[Opening DATA SUPPLIED section]
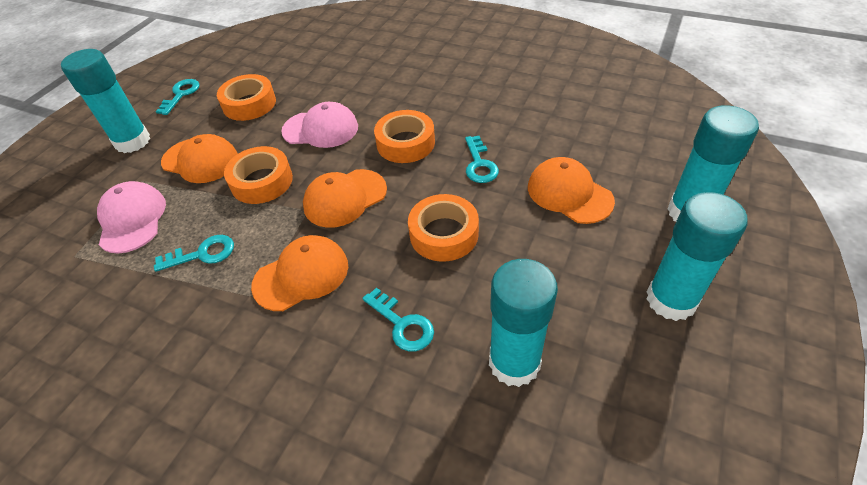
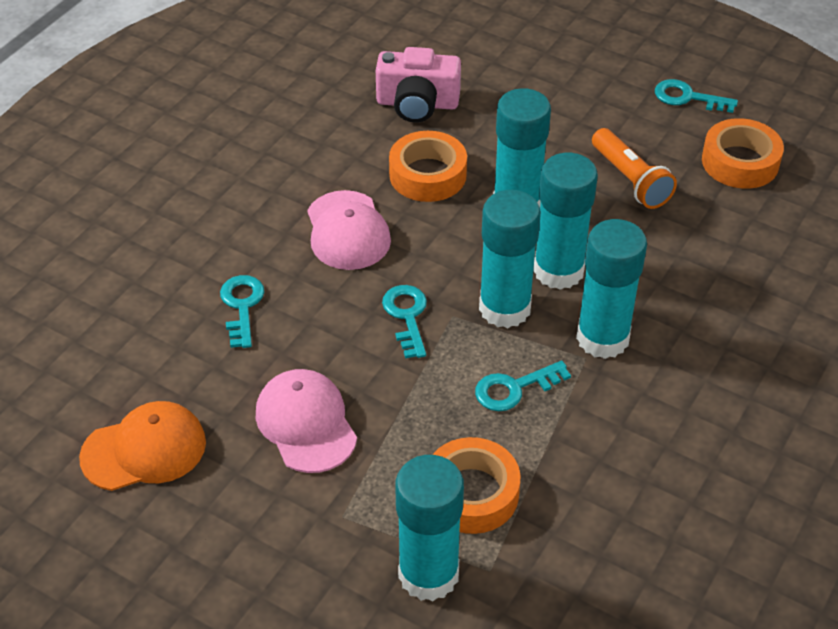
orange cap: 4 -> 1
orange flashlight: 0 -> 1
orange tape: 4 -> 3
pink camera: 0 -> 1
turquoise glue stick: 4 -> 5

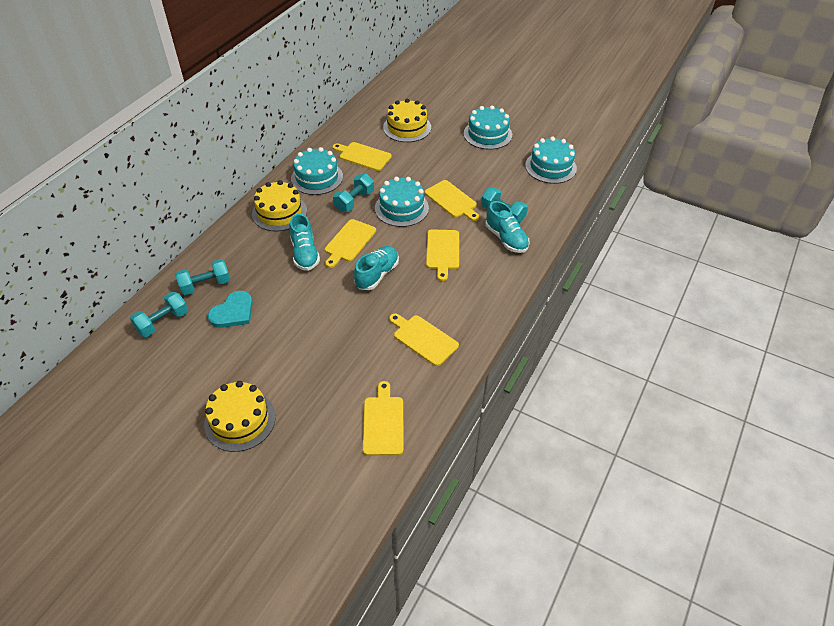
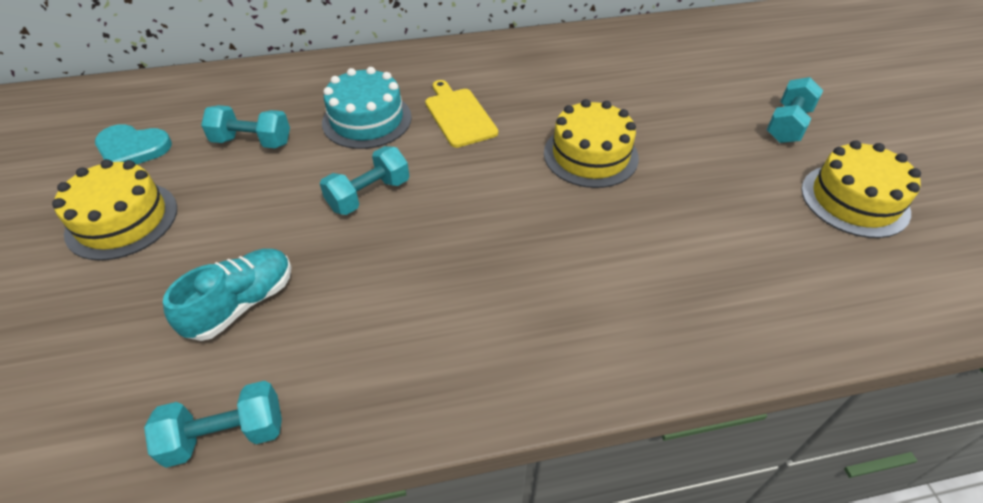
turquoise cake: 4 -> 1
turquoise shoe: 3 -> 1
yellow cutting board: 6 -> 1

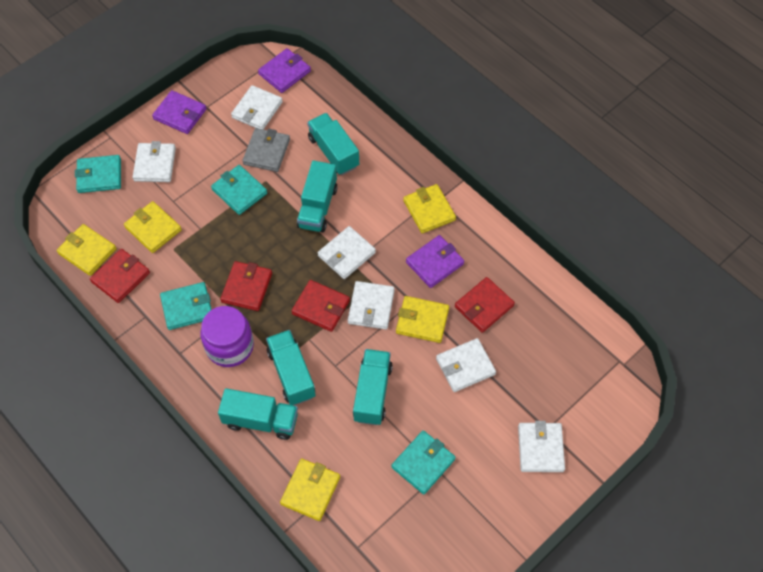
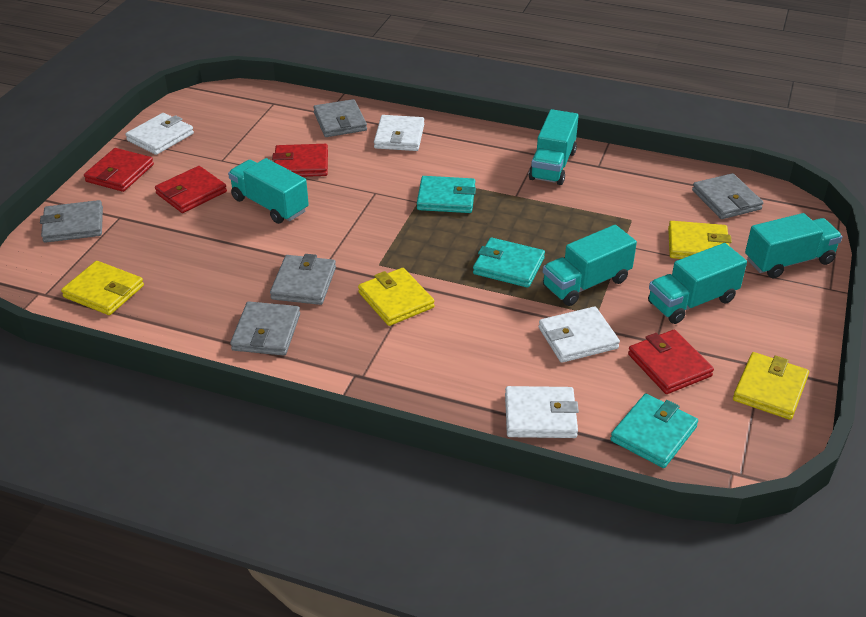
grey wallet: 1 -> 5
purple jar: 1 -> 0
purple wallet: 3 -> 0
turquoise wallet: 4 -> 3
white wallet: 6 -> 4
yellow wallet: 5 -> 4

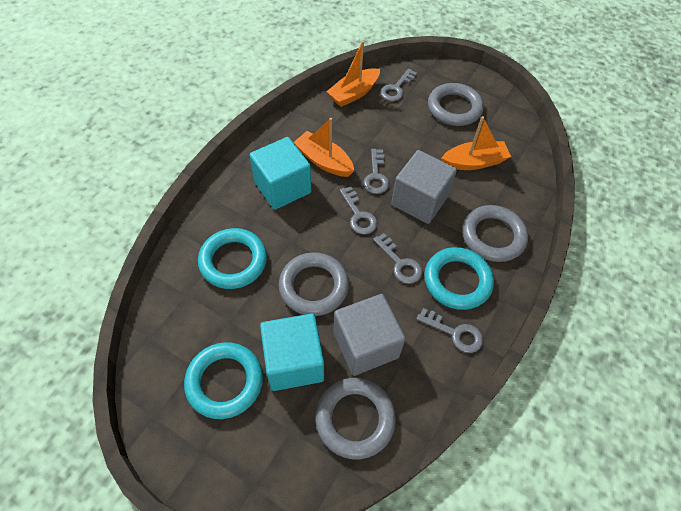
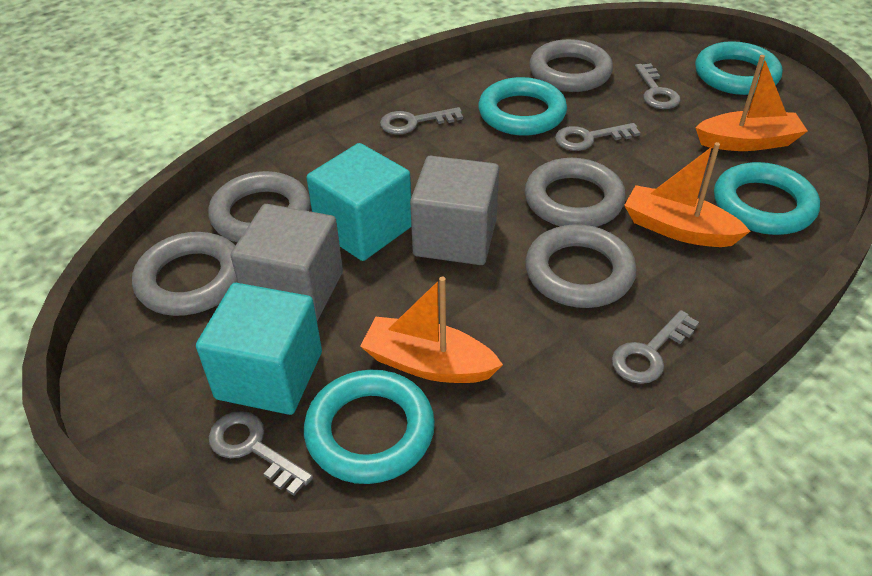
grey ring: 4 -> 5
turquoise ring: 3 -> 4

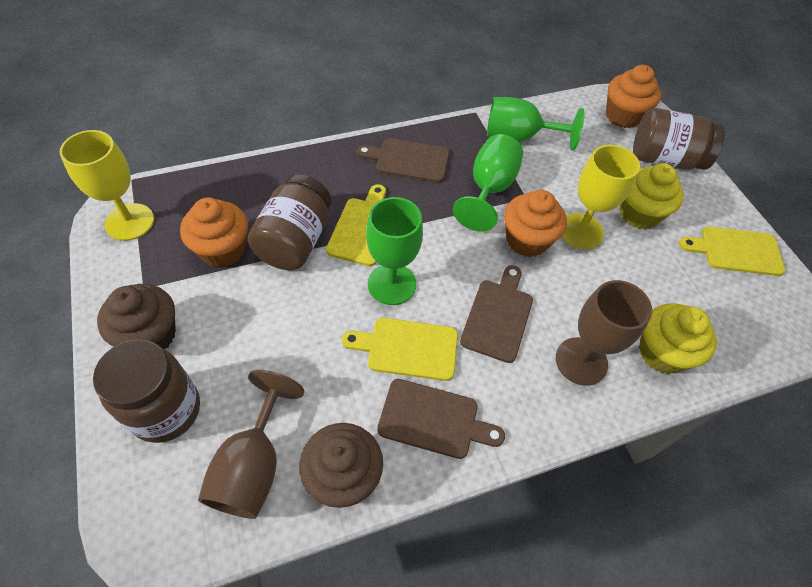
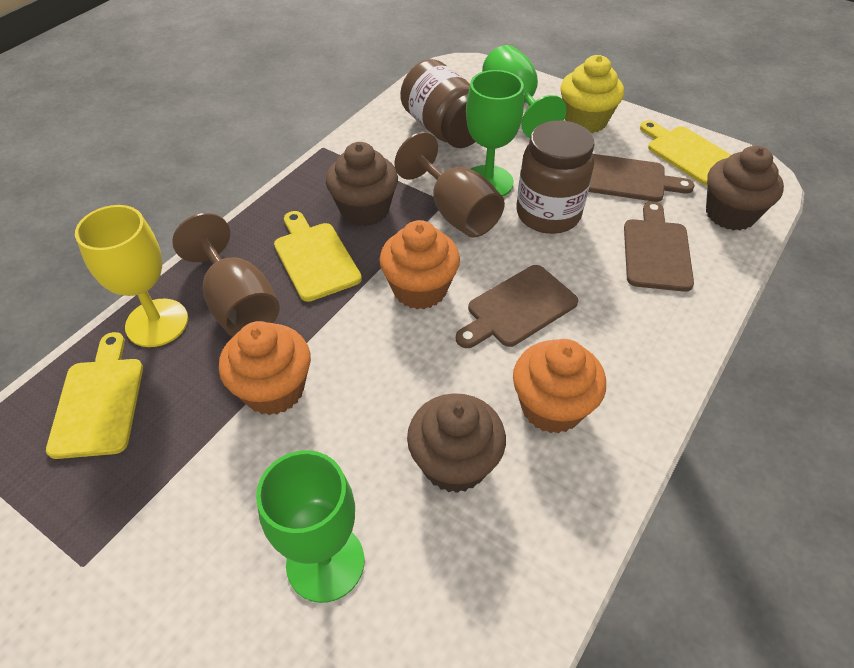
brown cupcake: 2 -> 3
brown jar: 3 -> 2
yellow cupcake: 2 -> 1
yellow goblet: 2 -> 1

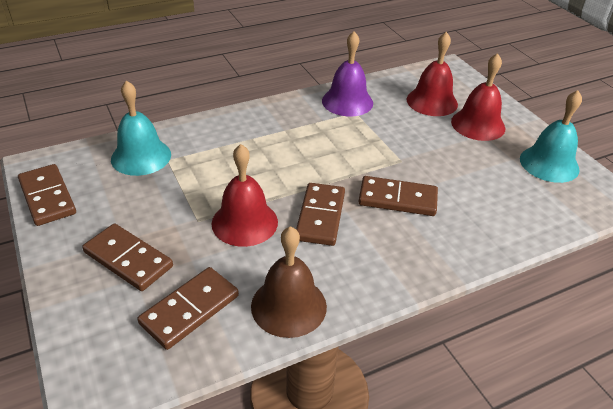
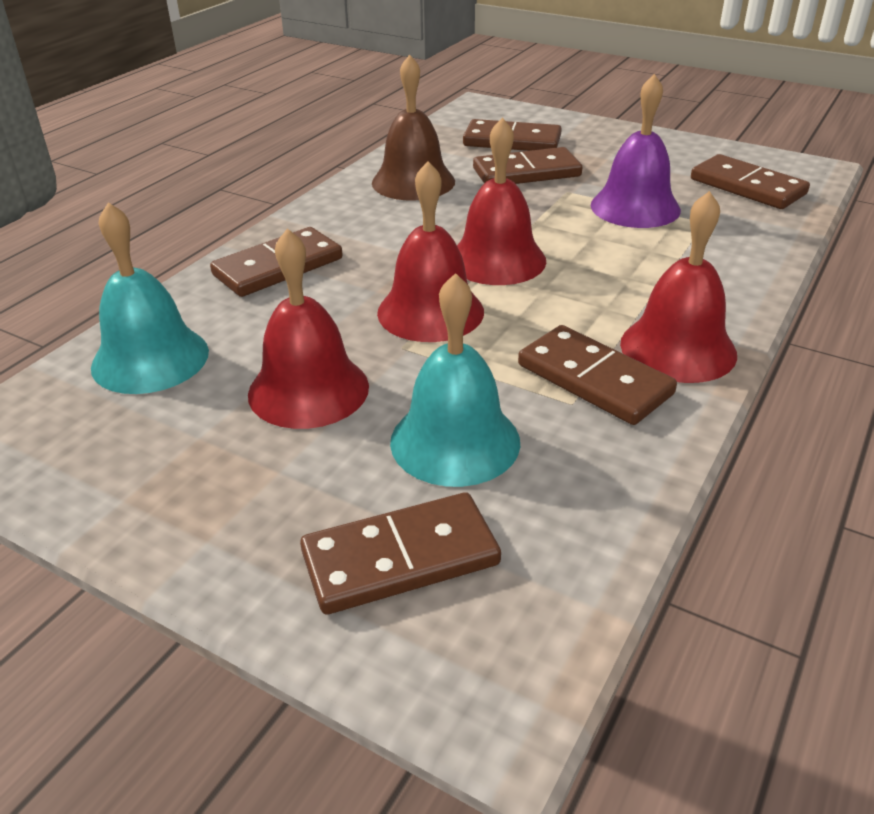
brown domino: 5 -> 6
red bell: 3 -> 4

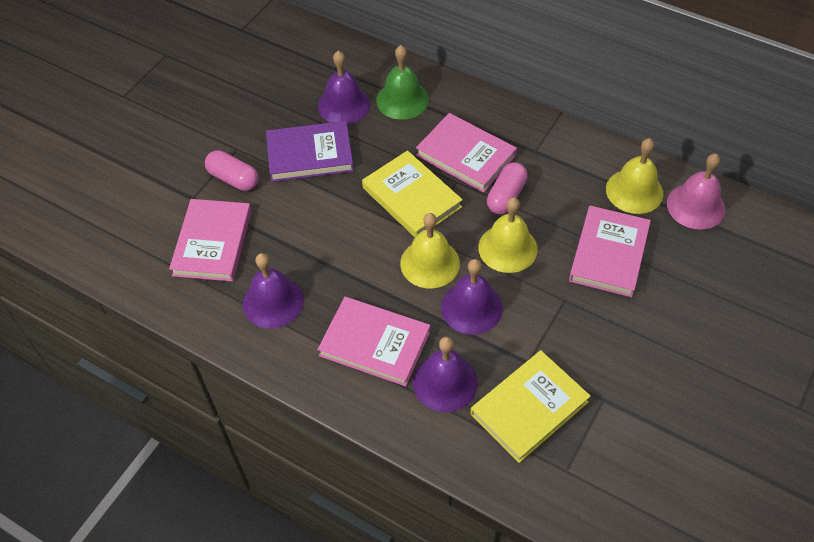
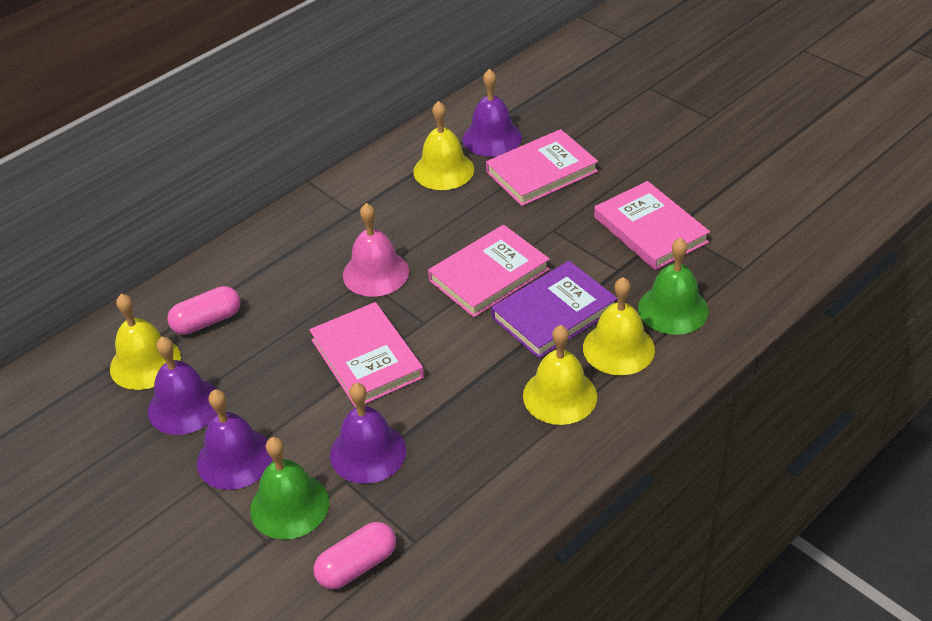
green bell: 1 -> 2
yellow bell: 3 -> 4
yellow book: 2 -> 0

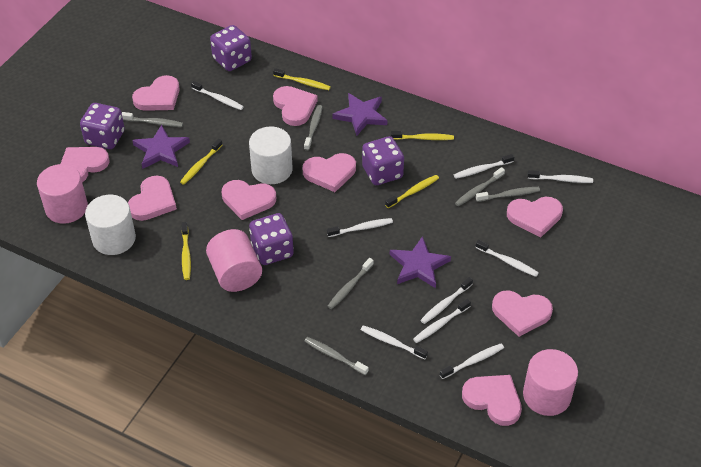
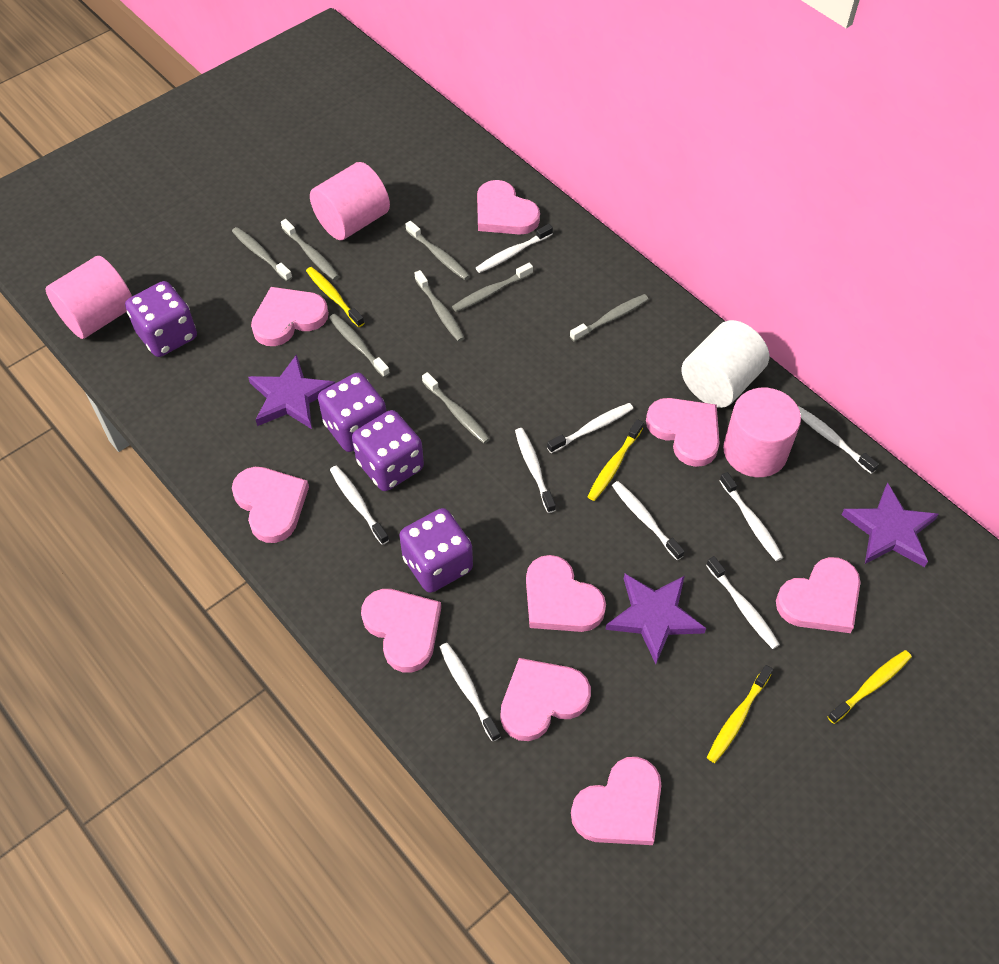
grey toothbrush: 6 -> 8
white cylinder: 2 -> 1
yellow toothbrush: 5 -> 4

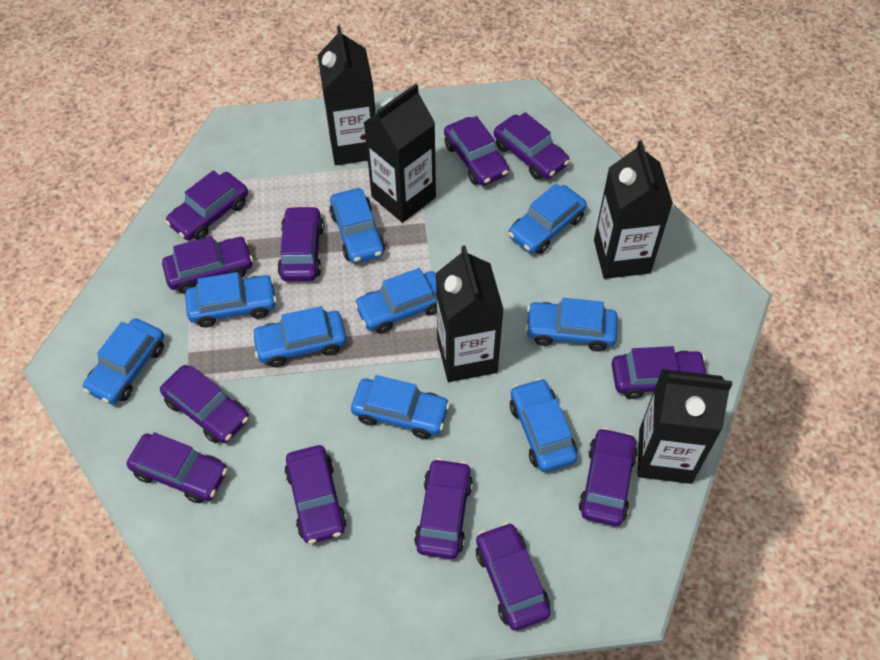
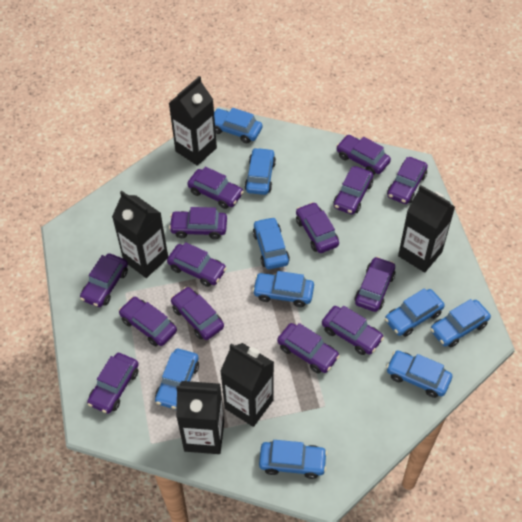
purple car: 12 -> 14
[Closing DATA SUPPLIED section]
Your answer must be an exact copy of the listing, minus its pictures.

orange cap: 4 -> 1
orange flashlight: 0 -> 1
orange tape: 4 -> 3
pink camera: 0 -> 1
turquoise glue stick: 4 -> 5

turquoise cake: 4 -> 1
turquoise shoe: 3 -> 1
yellow cutting board: 6 -> 1

grey wallet: 1 -> 5
purple jar: 1 -> 0
purple wallet: 3 -> 0
turquoise wallet: 4 -> 3
white wallet: 6 -> 4
yellow wallet: 5 -> 4

grey ring: 4 -> 5
turquoise ring: 3 -> 4

brown cupcake: 2 -> 3
brown jar: 3 -> 2
yellow cupcake: 2 -> 1
yellow goblet: 2 -> 1

brown domino: 5 -> 6
red bell: 3 -> 4

green bell: 1 -> 2
yellow bell: 3 -> 4
yellow book: 2 -> 0

grey toothbrush: 6 -> 8
white cylinder: 2 -> 1
yellow toothbrush: 5 -> 4

purple car: 12 -> 14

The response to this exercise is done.